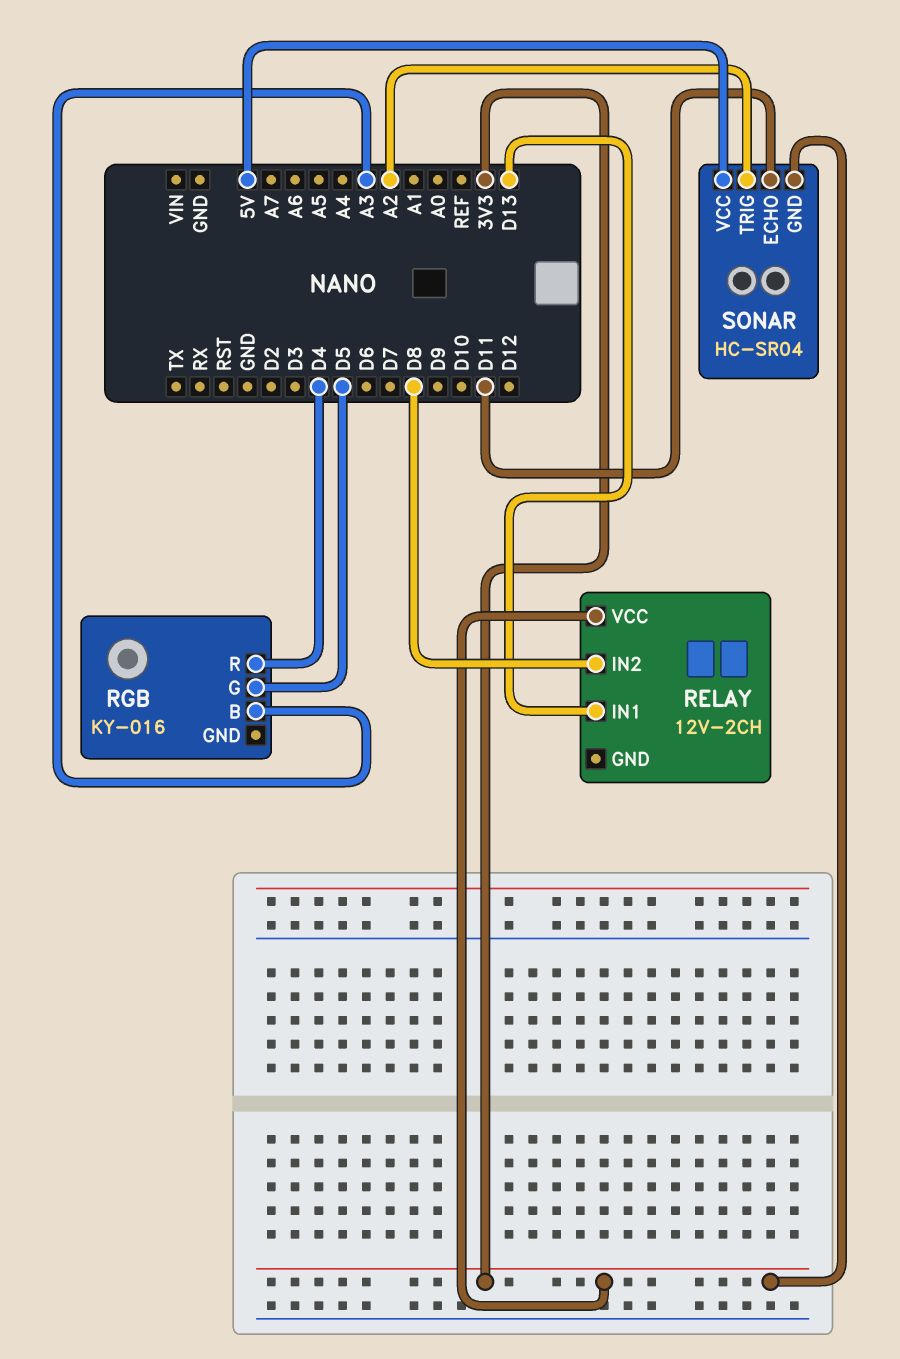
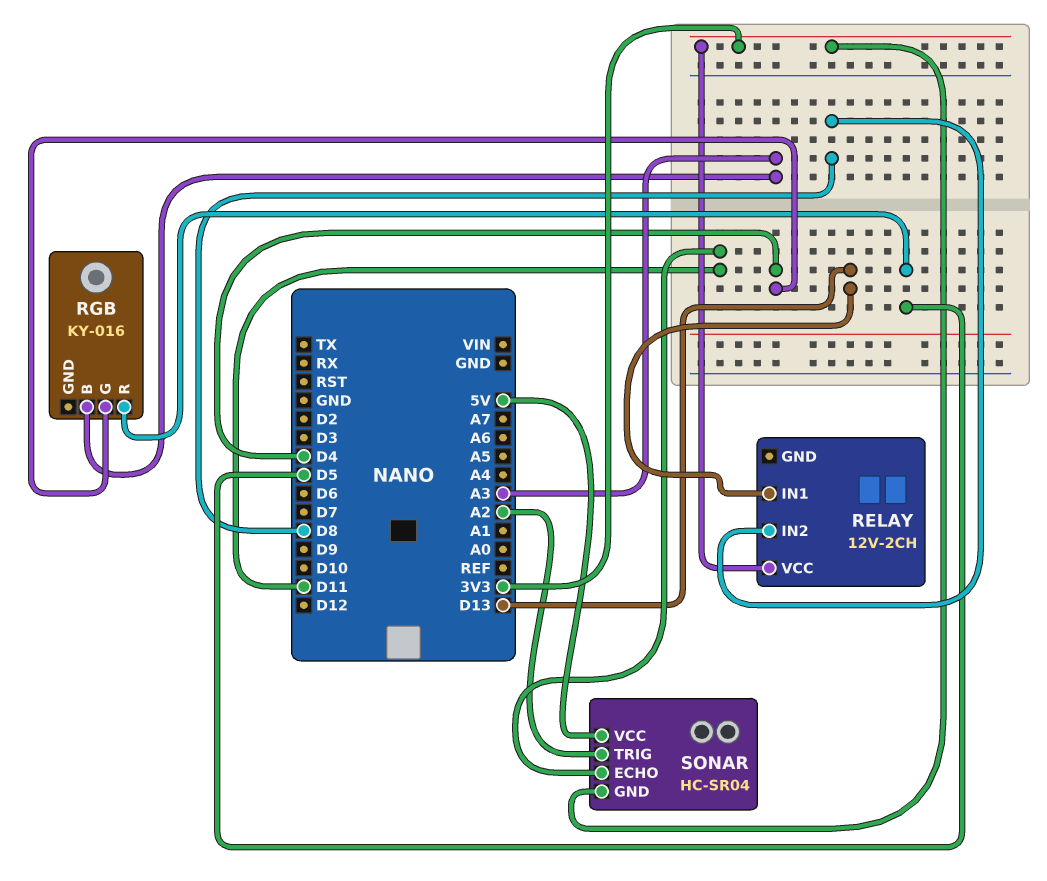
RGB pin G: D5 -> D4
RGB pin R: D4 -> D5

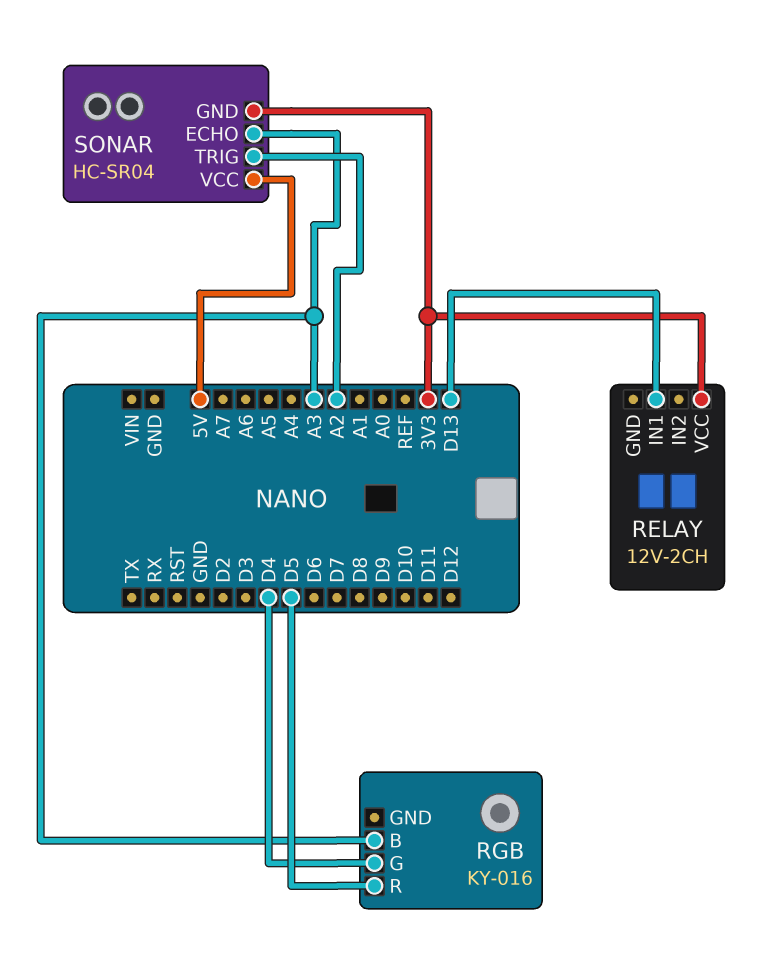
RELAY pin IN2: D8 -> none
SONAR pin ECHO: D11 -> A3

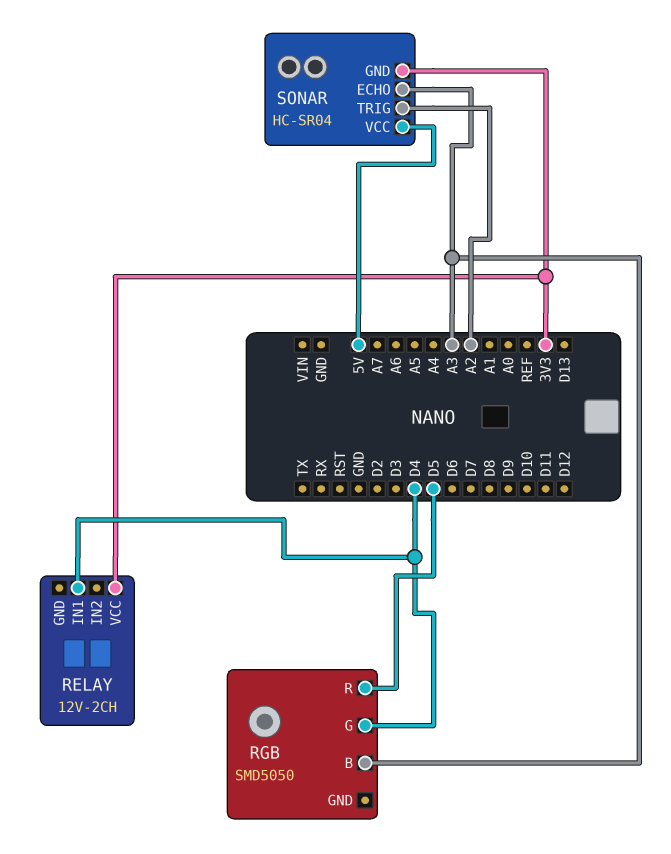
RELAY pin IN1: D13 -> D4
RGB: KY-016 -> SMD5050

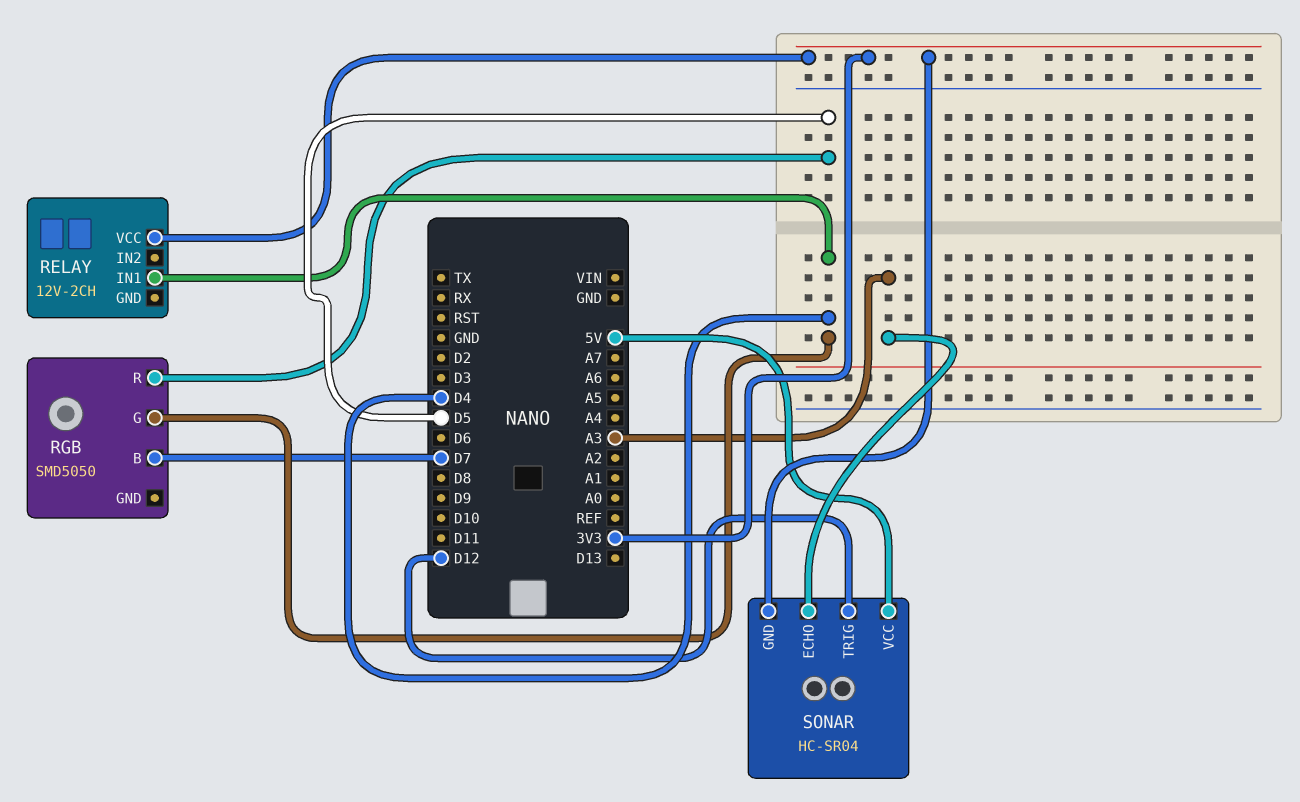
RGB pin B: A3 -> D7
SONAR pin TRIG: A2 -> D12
————
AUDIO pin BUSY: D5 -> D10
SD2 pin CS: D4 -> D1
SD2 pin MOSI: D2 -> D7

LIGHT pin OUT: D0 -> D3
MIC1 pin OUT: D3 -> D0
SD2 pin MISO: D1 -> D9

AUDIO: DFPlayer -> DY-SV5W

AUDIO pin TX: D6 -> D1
————
- Required action:
Whichever lines of the records above hold the word "SONAR" should all be copied out.

- Answer box:
SONAR pin ECHO: D11 -> A3
SONAR pin TRIG: A2 -> D12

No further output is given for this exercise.